**Records supplied**
BEGIN

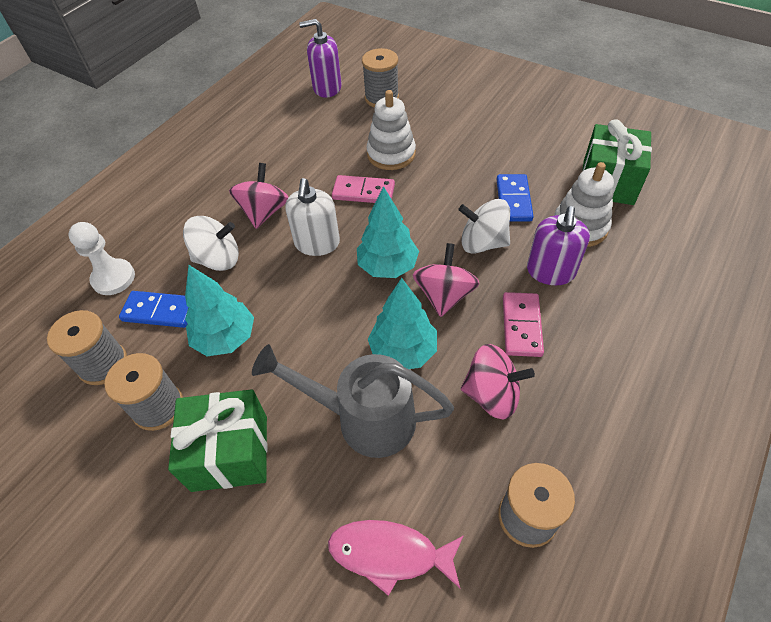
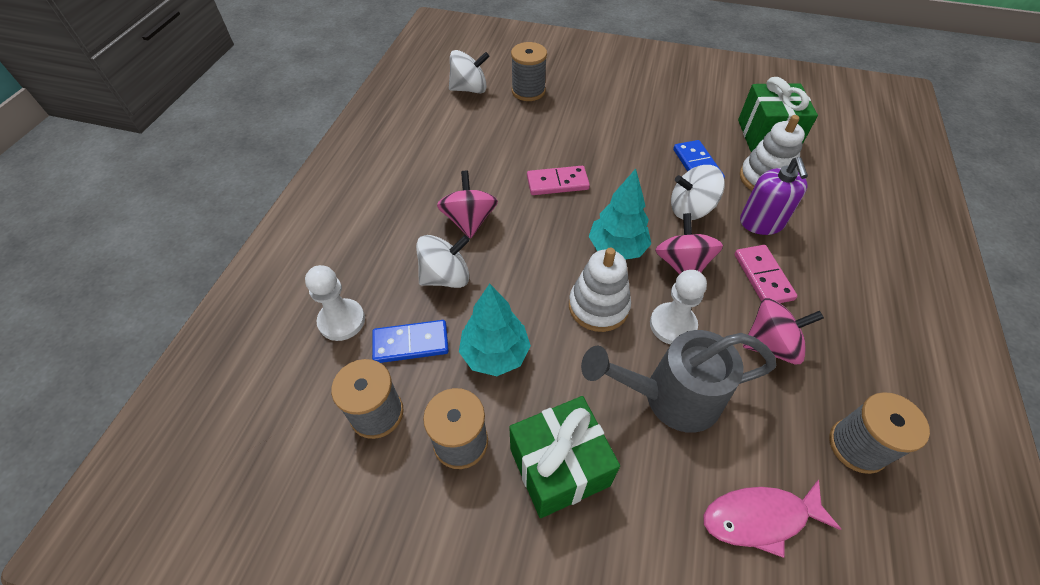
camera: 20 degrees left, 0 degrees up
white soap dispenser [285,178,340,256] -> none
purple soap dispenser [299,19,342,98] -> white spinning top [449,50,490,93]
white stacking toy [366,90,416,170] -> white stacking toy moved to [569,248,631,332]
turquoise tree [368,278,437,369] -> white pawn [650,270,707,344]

END
BEGIN

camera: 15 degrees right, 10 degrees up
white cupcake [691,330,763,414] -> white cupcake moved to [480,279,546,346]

END
BEGIN

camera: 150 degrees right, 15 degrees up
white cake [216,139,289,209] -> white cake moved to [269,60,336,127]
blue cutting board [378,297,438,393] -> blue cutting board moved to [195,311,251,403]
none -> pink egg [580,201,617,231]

END

**Task objective**
Return a copy of each line in the records above that has "moved" in it.

**Result of this exercise**
white stacking toy [366,90,416,170] -> white stacking toy moved to [569,248,631,332]
white cupcake [691,330,763,414] -> white cupcake moved to [480,279,546,346]
white cake [216,139,289,209] -> white cake moved to [269,60,336,127]
blue cutting board [378,297,438,393] -> blue cutting board moved to [195,311,251,403]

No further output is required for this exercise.